↓
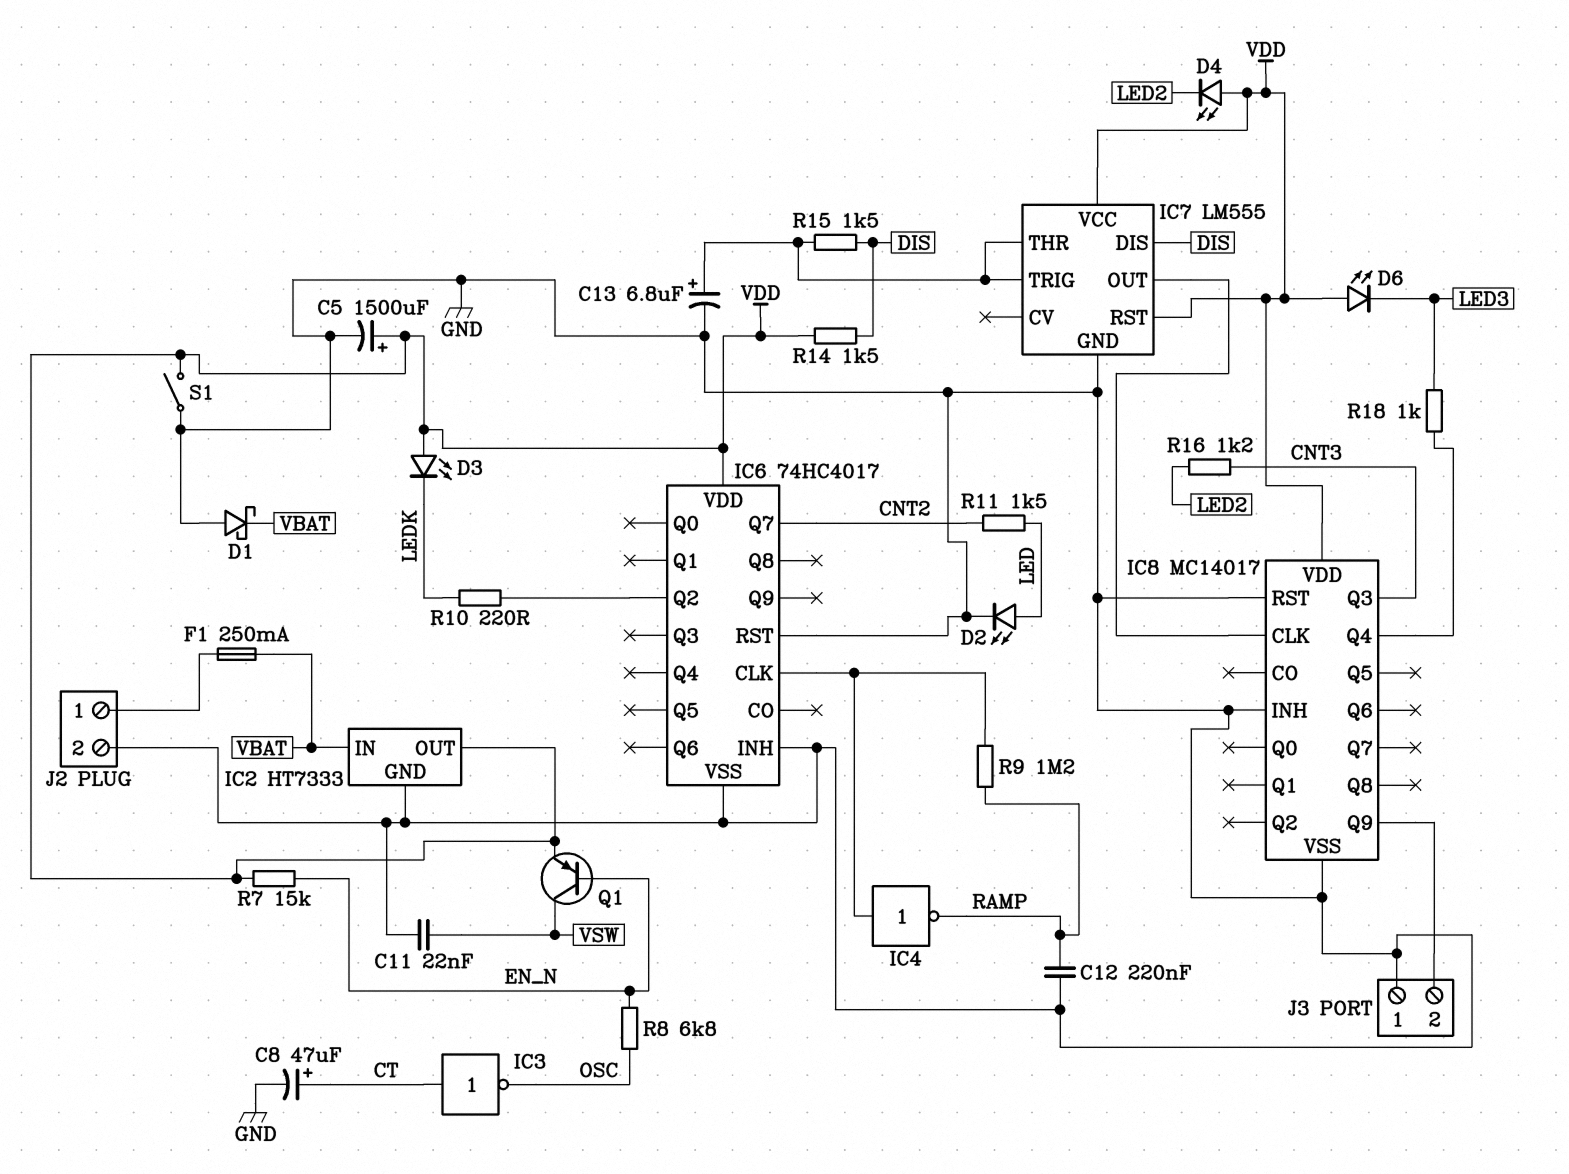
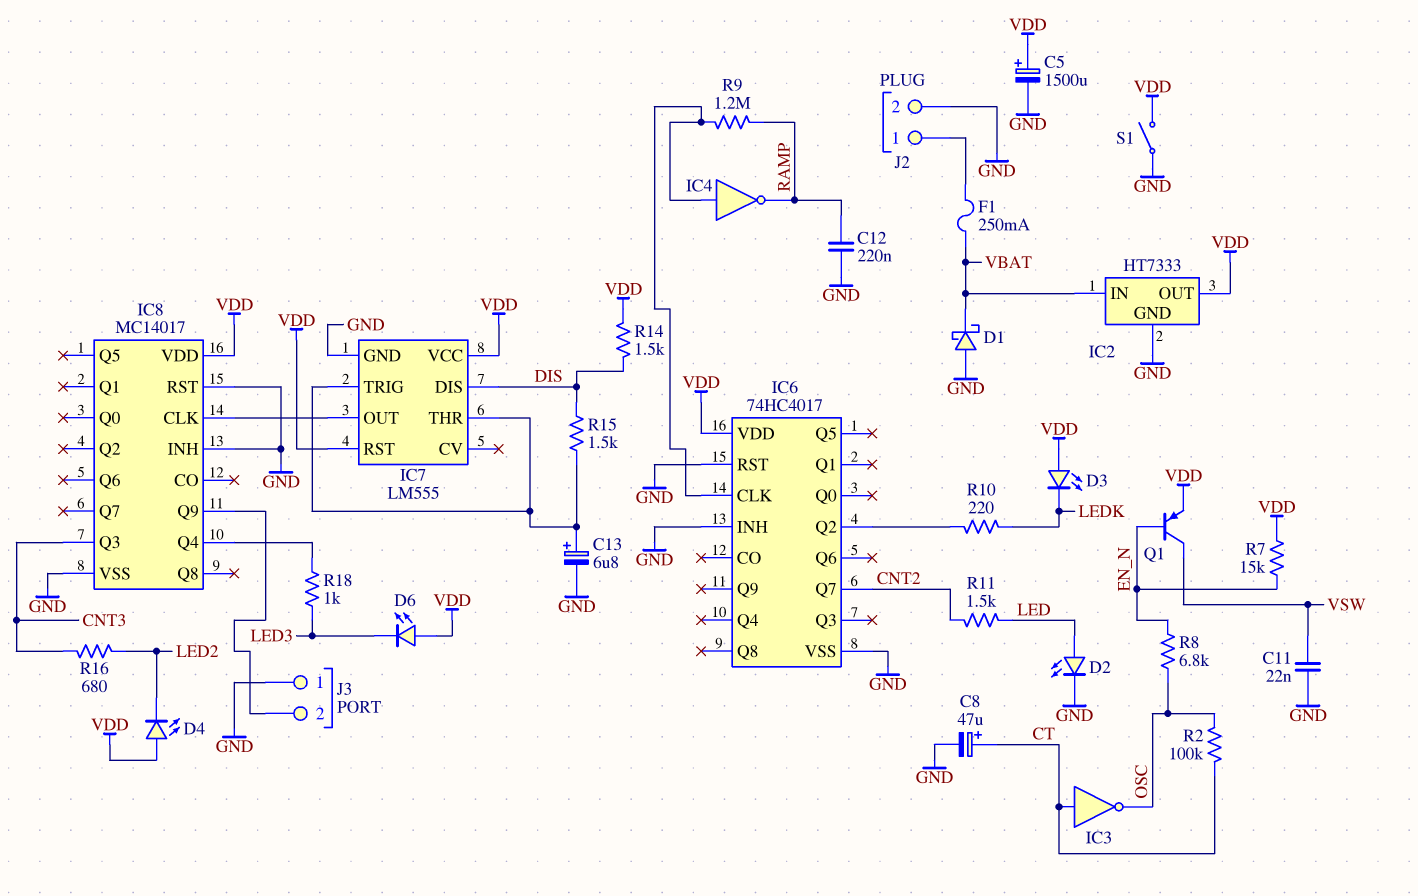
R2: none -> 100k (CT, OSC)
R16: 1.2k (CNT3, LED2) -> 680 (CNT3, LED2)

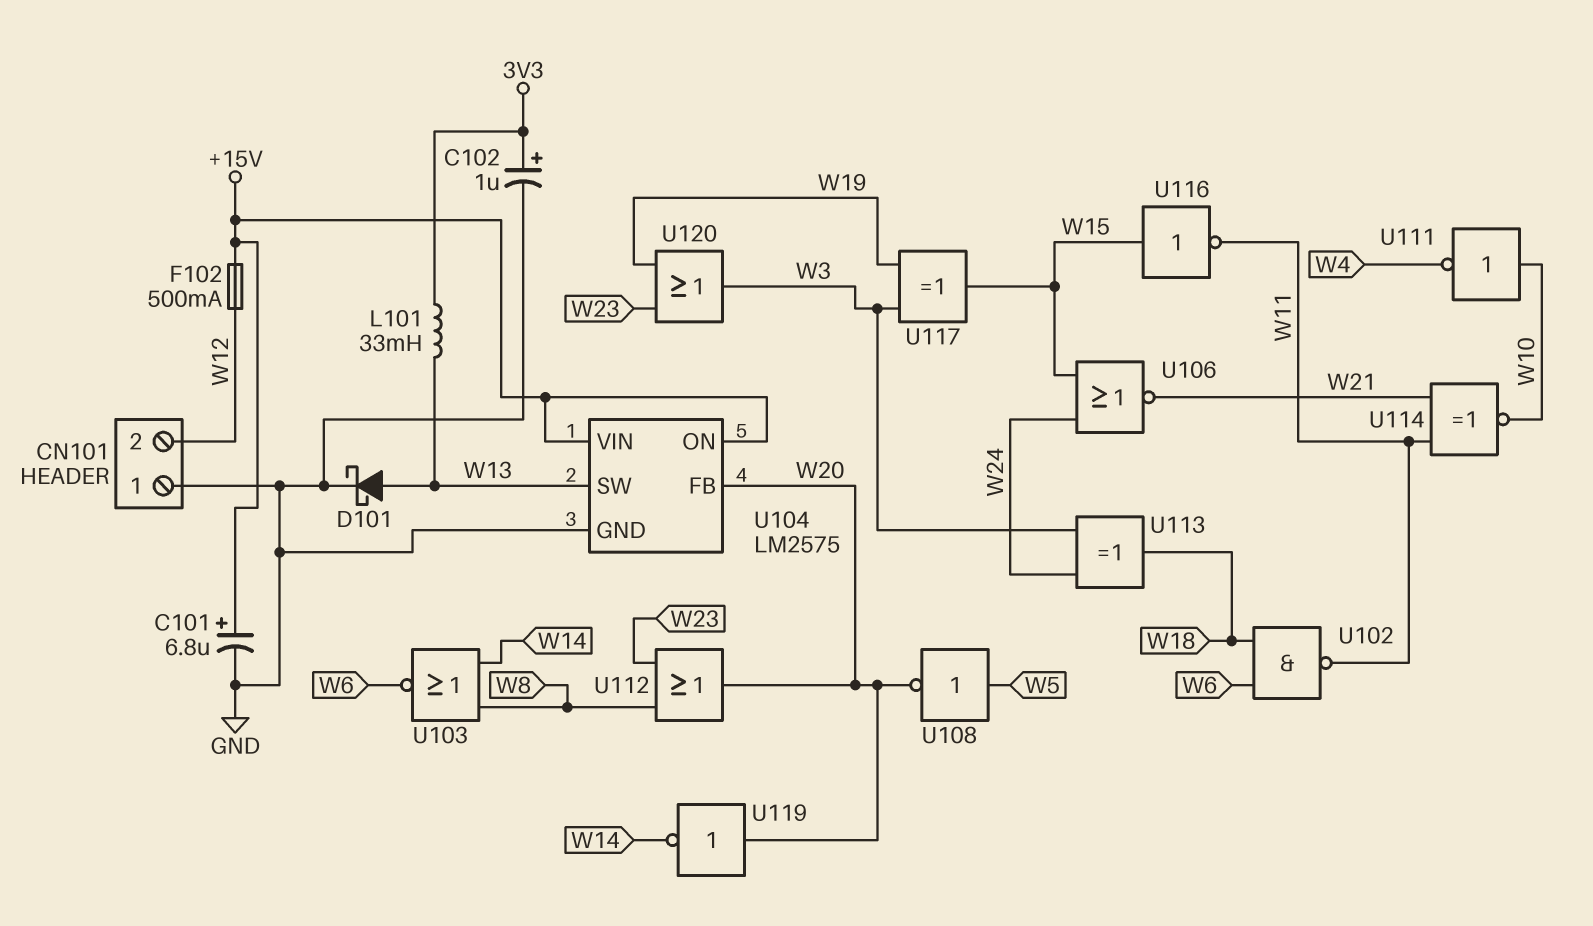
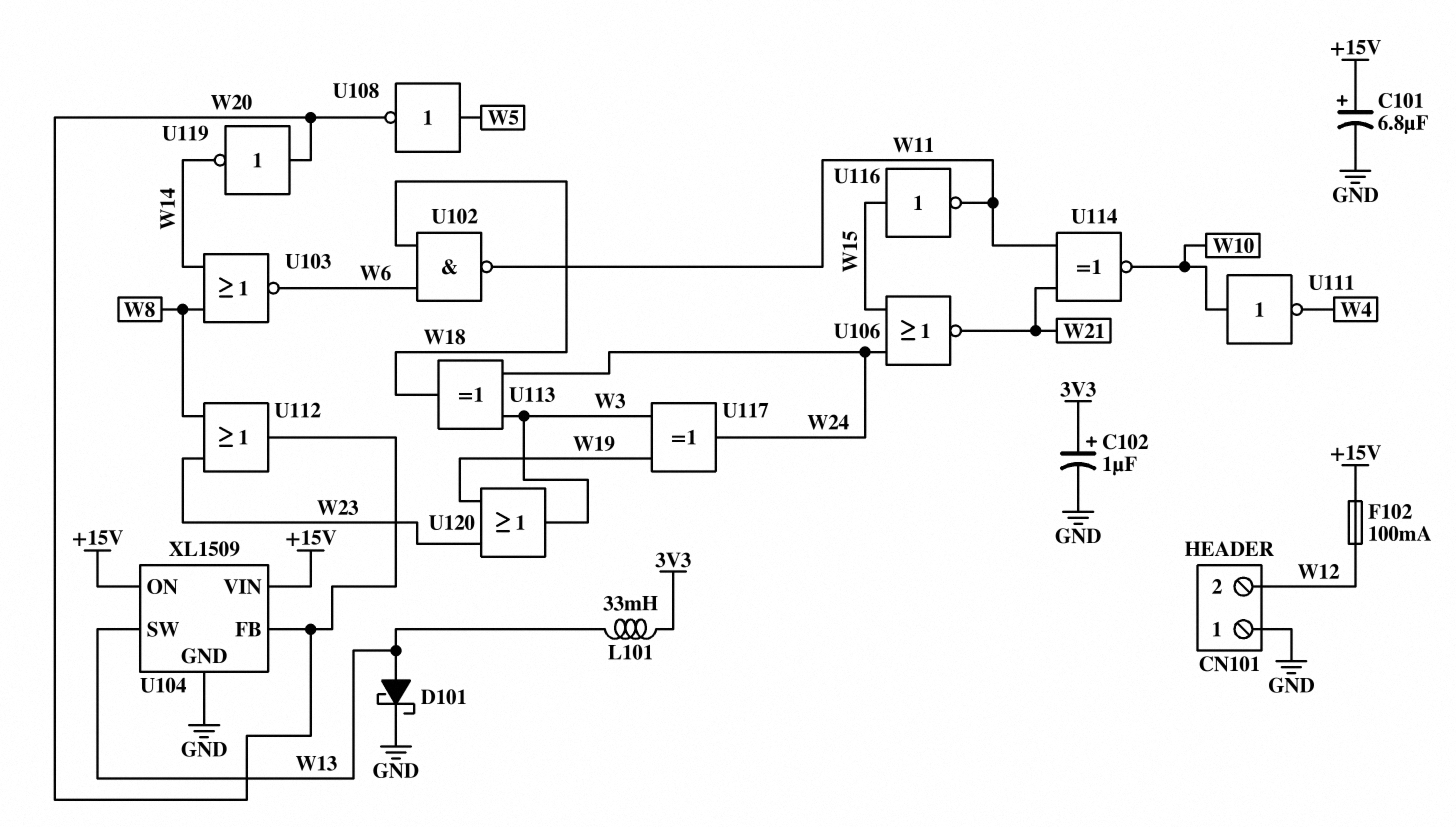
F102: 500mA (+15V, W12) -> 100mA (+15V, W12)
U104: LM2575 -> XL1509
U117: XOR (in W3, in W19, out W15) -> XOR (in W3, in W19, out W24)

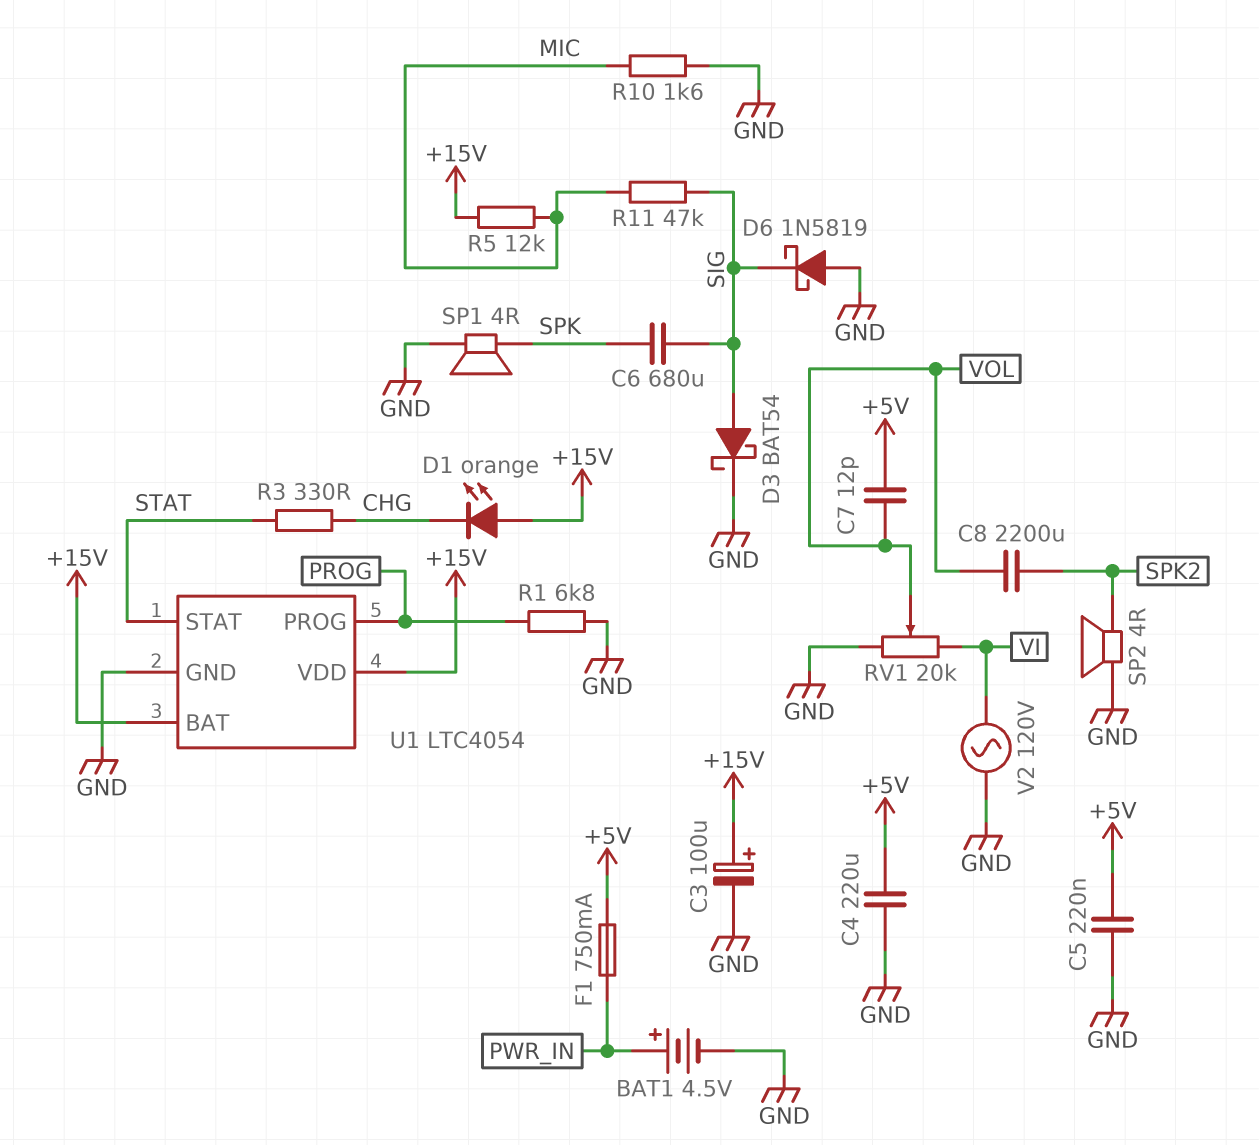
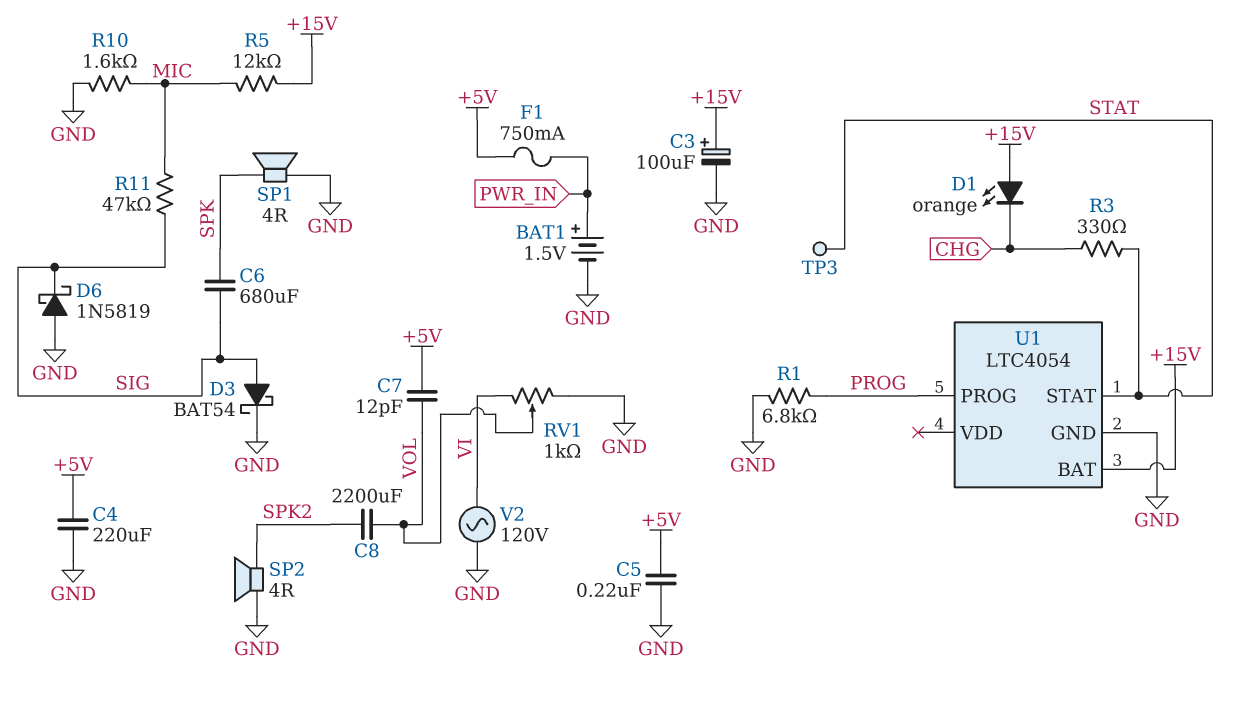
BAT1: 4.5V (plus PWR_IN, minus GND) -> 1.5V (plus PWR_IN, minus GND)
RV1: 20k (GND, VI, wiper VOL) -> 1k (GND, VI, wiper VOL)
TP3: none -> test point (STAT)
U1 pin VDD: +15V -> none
↑
For every entry above, please output the text exactly and leave any picture behind.

R2: none -> 100k (CT, OSC)
R16: 1.2k (CNT3, LED2) -> 680 (CNT3, LED2)

F102: 500mA (+15V, W12) -> 100mA (+15V, W12)
U104: LM2575 -> XL1509
U117: XOR (in W3, in W19, out W15) -> XOR (in W3, in W19, out W24)

BAT1: 4.5V (plus PWR_IN, minus GND) -> 1.5V (plus PWR_IN, minus GND)
RV1: 20k (GND, VI, wiper VOL) -> 1k (GND, VI, wiper VOL)
TP3: none -> test point (STAT)
U1 pin VDD: +15V -> none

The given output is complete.